▶ _The task_
The reply should be an exact repeat of the listing, with no pictures in it.

▶ _Dataset content_

━━━━━━

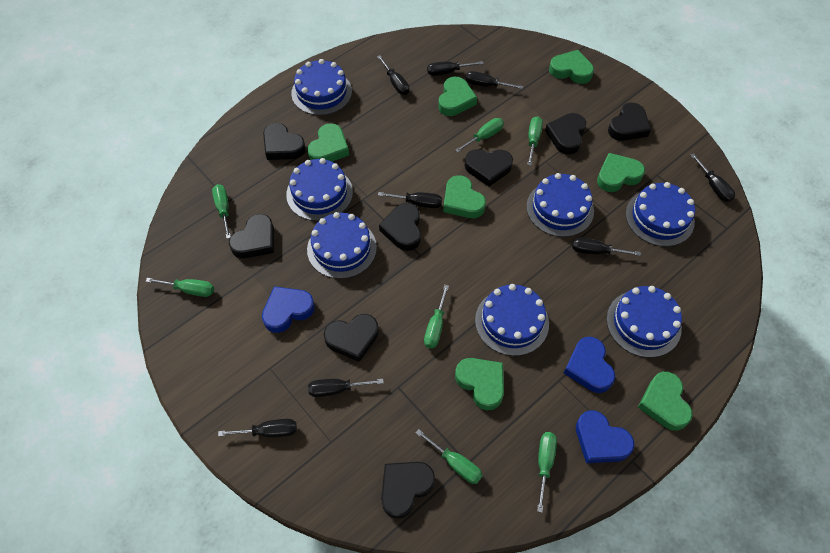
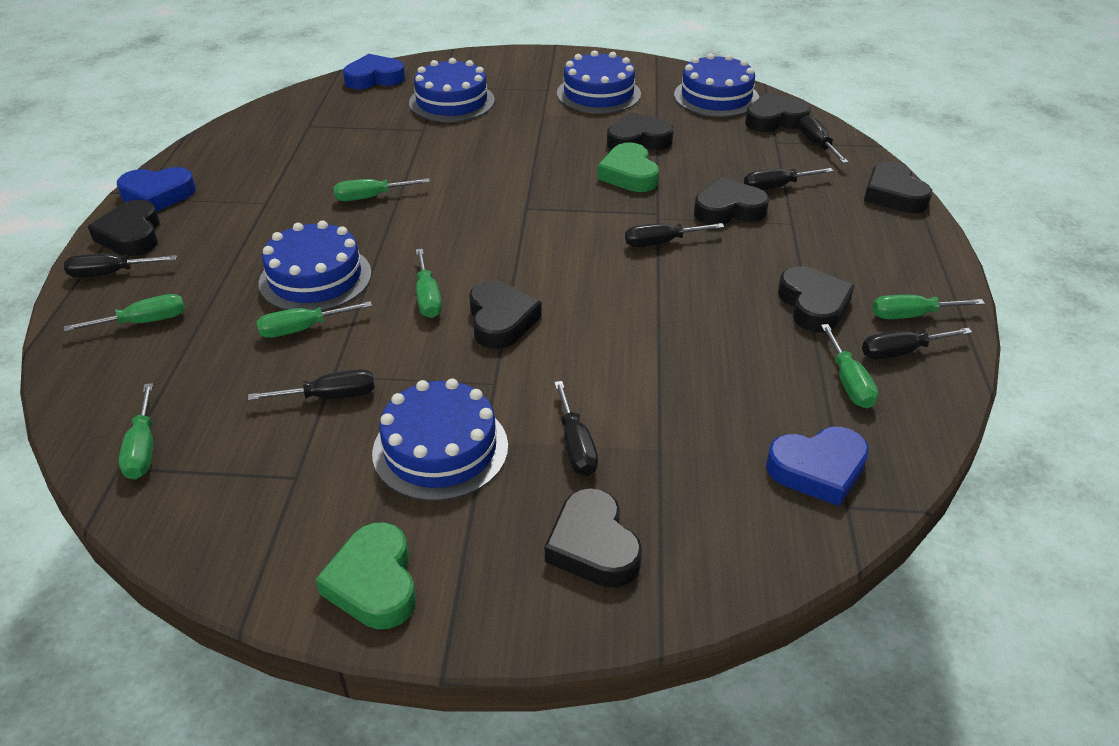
black screwdriver: 8 -> 7
blue cake: 7 -> 5
green heart: 7 -> 2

━━━━━━

▶ _Response_
black screwdriver: 8 -> 7
blue cake: 7 -> 5
green heart: 7 -> 2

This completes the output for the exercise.